WHAT TO WORK ON:
The entries are to be returned exactly as written.

====== MATERIAL FOR THIS TASK ======

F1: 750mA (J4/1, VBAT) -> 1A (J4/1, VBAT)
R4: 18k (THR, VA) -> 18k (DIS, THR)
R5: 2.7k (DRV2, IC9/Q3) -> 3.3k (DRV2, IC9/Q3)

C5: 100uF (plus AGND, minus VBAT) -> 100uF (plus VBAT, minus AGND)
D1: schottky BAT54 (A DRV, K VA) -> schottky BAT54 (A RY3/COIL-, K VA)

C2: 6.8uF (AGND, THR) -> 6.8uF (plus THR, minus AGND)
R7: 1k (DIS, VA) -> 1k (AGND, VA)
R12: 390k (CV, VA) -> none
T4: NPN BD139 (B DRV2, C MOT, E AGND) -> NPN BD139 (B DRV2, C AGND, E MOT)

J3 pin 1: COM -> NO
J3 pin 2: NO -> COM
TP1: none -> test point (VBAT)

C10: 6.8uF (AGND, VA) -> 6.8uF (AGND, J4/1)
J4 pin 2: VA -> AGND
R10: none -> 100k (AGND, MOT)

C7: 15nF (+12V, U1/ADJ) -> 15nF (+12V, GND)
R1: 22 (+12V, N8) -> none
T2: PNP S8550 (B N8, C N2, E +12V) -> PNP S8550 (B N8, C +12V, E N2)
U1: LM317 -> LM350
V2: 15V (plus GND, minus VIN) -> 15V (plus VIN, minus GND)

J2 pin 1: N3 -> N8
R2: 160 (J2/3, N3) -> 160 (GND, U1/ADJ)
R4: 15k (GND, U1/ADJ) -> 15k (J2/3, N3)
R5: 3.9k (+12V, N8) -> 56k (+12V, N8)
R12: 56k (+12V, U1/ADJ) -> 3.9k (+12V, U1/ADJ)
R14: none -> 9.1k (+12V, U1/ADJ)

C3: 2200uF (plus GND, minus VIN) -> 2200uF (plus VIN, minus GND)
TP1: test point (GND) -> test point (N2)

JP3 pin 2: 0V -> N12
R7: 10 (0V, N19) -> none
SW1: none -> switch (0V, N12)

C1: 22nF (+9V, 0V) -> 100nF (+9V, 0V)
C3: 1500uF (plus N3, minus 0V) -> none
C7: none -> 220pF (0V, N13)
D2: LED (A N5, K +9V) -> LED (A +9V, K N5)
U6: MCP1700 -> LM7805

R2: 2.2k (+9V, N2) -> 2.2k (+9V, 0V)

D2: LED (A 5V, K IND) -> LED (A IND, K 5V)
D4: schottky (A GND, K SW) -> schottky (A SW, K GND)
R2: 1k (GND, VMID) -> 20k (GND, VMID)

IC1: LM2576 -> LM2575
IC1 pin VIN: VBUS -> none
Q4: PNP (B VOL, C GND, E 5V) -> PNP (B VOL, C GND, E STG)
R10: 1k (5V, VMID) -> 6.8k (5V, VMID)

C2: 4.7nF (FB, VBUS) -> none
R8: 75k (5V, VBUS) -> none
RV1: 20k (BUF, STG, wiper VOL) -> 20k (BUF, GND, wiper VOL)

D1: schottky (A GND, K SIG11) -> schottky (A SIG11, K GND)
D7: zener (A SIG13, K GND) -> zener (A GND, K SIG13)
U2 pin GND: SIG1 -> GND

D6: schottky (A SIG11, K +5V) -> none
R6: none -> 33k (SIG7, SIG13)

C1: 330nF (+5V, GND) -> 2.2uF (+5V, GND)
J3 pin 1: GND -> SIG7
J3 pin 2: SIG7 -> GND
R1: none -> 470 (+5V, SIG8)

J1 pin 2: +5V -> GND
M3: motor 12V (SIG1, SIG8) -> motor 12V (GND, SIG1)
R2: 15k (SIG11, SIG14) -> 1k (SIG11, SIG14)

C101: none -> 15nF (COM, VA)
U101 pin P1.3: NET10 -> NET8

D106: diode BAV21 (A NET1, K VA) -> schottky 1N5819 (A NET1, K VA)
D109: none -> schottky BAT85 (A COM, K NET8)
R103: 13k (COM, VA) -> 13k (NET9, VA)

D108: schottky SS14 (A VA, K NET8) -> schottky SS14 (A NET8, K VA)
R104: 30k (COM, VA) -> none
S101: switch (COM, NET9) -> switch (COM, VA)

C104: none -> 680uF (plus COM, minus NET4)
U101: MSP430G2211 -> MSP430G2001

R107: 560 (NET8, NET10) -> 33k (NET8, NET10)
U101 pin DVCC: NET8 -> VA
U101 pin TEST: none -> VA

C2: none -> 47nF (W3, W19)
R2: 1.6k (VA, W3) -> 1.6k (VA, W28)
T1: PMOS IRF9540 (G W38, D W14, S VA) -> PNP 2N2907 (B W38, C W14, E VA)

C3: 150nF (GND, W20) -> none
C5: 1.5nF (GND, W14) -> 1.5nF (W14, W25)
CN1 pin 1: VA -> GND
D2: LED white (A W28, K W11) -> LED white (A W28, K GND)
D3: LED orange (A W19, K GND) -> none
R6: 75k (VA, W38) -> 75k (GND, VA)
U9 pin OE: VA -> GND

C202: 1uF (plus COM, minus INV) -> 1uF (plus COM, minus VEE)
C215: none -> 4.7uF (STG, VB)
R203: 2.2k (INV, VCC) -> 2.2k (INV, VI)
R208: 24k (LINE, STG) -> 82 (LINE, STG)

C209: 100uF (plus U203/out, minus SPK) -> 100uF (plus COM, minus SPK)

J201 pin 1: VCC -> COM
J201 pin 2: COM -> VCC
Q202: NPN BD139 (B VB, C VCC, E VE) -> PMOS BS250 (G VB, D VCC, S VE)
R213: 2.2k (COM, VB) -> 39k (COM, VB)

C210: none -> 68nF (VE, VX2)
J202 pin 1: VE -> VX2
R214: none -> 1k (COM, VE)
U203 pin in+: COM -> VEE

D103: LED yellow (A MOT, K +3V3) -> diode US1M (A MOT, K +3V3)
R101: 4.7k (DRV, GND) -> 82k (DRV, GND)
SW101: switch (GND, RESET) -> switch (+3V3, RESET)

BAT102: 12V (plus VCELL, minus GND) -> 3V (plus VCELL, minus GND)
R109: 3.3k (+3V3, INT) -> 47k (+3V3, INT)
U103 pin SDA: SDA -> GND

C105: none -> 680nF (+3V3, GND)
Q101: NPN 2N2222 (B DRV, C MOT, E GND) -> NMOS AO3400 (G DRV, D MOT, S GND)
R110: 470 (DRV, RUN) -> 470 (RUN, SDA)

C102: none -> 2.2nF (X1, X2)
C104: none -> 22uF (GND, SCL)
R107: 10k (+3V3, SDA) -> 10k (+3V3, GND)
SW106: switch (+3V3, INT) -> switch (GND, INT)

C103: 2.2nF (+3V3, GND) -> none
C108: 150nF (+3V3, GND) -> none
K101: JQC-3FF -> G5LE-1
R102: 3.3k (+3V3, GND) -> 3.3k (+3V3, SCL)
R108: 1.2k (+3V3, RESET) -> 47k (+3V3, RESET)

======

COMPLETED EXERCISE:
F1: 750mA (J4/1, VBAT) -> 1A (J4/1, VBAT)
R4: 18k (THR, VA) -> 18k (DIS, THR)
R5: 2.7k (DRV2, IC9/Q3) -> 3.3k (DRV2, IC9/Q3)

C5: 100uF (plus AGND, minus VBAT) -> 100uF (plus VBAT, minus AGND)
D1: schottky BAT54 (A DRV, K VA) -> schottky BAT54 (A RY3/COIL-, K VA)

C2: 6.8uF (AGND, THR) -> 6.8uF (plus THR, minus AGND)
R7: 1k (DIS, VA) -> 1k (AGND, VA)
R12: 390k (CV, VA) -> none
T4: NPN BD139 (B DRV2, C MOT, E AGND) -> NPN BD139 (B DRV2, C AGND, E MOT)

J3 pin 1: COM -> NO
J3 pin 2: NO -> COM
TP1: none -> test point (VBAT)

C10: 6.8uF (AGND, VA) -> 6.8uF (AGND, J4/1)
J4 pin 2: VA -> AGND
R10: none -> 100k (AGND, MOT)

C7: 15nF (+12V, U1/ADJ) -> 15nF (+12V, GND)
R1: 22 (+12V, N8) -> none
T2: PNP S8550 (B N8, C N2, E +12V) -> PNP S8550 (B N8, C +12V, E N2)
U1: LM317 -> LM350
V2: 15V (plus GND, minus VIN) -> 15V (plus VIN, minus GND)

J2 pin 1: N3 -> N8
R2: 160 (J2/3, N3) -> 160 (GND, U1/ADJ)
R4: 15k (GND, U1/ADJ) -> 15k (J2/3, N3)
R5: 3.9k (+12V, N8) -> 56k (+12V, N8)
R12: 56k (+12V, U1/ADJ) -> 3.9k (+12V, U1/ADJ)
R14: none -> 9.1k (+12V, U1/ADJ)

C3: 2200uF (plus GND, minus VIN) -> 2200uF (plus VIN, minus GND)
TP1: test point (GND) -> test point (N2)

JP3 pin 2: 0V -> N12
R7: 10 (0V, N19) -> none
SW1: none -> switch (0V, N12)

C1: 22nF (+9V, 0V) -> 100nF (+9V, 0V)
C3: 1500uF (plus N3, minus 0V) -> none
C7: none -> 220pF (0V, N13)
D2: LED (A N5, K +9V) -> LED (A +9V, K N5)
U6: MCP1700 -> LM7805

R2: 2.2k (+9V, N2) -> 2.2k (+9V, 0V)

D2: LED (A 5V, K IND) -> LED (A IND, K 5V)
D4: schottky (A GND, K SW) -> schottky (A SW, K GND)
R2: 1k (GND, VMID) -> 20k (GND, VMID)

IC1: LM2576 -> LM2575
IC1 pin VIN: VBUS -> none
Q4: PNP (B VOL, C GND, E 5V) -> PNP (B VOL, C GND, E STG)
R10: 1k (5V, VMID) -> 6.8k (5V, VMID)

C2: 4.7nF (FB, VBUS) -> none
R8: 75k (5V, VBUS) -> none
RV1: 20k (BUF, STG, wiper VOL) -> 20k (BUF, GND, wiper VOL)

D1: schottky (A GND, K SIG11) -> schottky (A SIG11, K GND)
D7: zener (A SIG13, K GND) -> zener (A GND, K SIG13)
U2 pin GND: SIG1 -> GND

D6: schottky (A SIG11, K +5V) -> none
R6: none -> 33k (SIG7, SIG13)

C1: 330nF (+5V, GND) -> 2.2uF (+5V, GND)
J3 pin 1: GND -> SIG7
J3 pin 2: SIG7 -> GND
R1: none -> 470 (+5V, SIG8)

J1 pin 2: +5V -> GND
M3: motor 12V (SIG1, SIG8) -> motor 12V (GND, SIG1)
R2: 15k (SIG11, SIG14) -> 1k (SIG11, SIG14)

C101: none -> 15nF (COM, VA)
U101 pin P1.3: NET10 -> NET8

D106: diode BAV21 (A NET1, K VA) -> schottky 1N5819 (A NET1, K VA)
D109: none -> schottky BAT85 (A COM, K NET8)
R103: 13k (COM, VA) -> 13k (NET9, VA)

D108: schottky SS14 (A VA, K NET8) -> schottky SS14 (A NET8, K VA)
R104: 30k (COM, VA) -> none
S101: switch (COM, NET9) -> switch (COM, VA)

C104: none -> 680uF (plus COM, minus NET4)
U101: MSP430G2211 -> MSP430G2001

R107: 560 (NET8, NET10) -> 33k (NET8, NET10)
U101 pin DVCC: NET8 -> VA
U101 pin TEST: none -> VA

C2: none -> 47nF (W3, W19)
R2: 1.6k (VA, W3) -> 1.6k (VA, W28)
T1: PMOS IRF9540 (G W38, D W14, S VA) -> PNP 2N2907 (B W38, C W14, E VA)

C3: 150nF (GND, W20) -> none
C5: 1.5nF (GND, W14) -> 1.5nF (W14, W25)
CN1 pin 1: VA -> GND
D2: LED white (A W28, K W11) -> LED white (A W28, K GND)
D3: LED orange (A W19, K GND) -> none
R6: 75k (VA, W38) -> 75k (GND, VA)
U9 pin OE: VA -> GND

C202: 1uF (plus COM, minus INV) -> 1uF (plus COM, minus VEE)
C215: none -> 4.7uF (STG, VB)
R203: 2.2k (INV, VCC) -> 2.2k (INV, VI)
R208: 24k (LINE, STG) -> 82 (LINE, STG)

C209: 100uF (plus U203/out, minus SPK) -> 100uF (plus COM, minus SPK)

J201 pin 1: VCC -> COM
J201 pin 2: COM -> VCC
Q202: NPN BD139 (B VB, C VCC, E VE) -> PMOS BS250 (G VB, D VCC, S VE)
R213: 2.2k (COM, VB) -> 39k (COM, VB)

C210: none -> 68nF (VE, VX2)
J202 pin 1: VE -> VX2
R214: none -> 1k (COM, VE)
U203 pin in+: COM -> VEE

D103: LED yellow (A MOT, K +3V3) -> diode US1M (A MOT, K +3V3)
R101: 4.7k (DRV, GND) -> 82k (DRV, GND)
SW101: switch (GND, RESET) -> switch (+3V3, RESET)

BAT102: 12V (plus VCELL, minus GND) -> 3V (plus VCELL, minus GND)
R109: 3.3k (+3V3, INT) -> 47k (+3V3, INT)
U103 pin SDA: SDA -> GND

C105: none -> 680nF (+3V3, GND)
Q101: NPN 2N2222 (B DRV, C MOT, E GND) -> NMOS AO3400 (G DRV, D MOT, S GND)
R110: 470 (DRV, RUN) -> 470 (RUN, SDA)

C102: none -> 2.2nF (X1, X2)
C104: none -> 22uF (GND, SCL)
R107: 10k (+3V3, SDA) -> 10k (+3V3, GND)
SW106: switch (+3V3, INT) -> switch (GND, INT)

C103: 2.2nF (+3V3, GND) -> none
C108: 150nF (+3V3, GND) -> none
K101: JQC-3FF -> G5LE-1
R102: 3.3k (+3V3, GND) -> 3.3k (+3V3, SCL)
R108: 1.2k (+3V3, RESET) -> 47k (+3V3, RESET)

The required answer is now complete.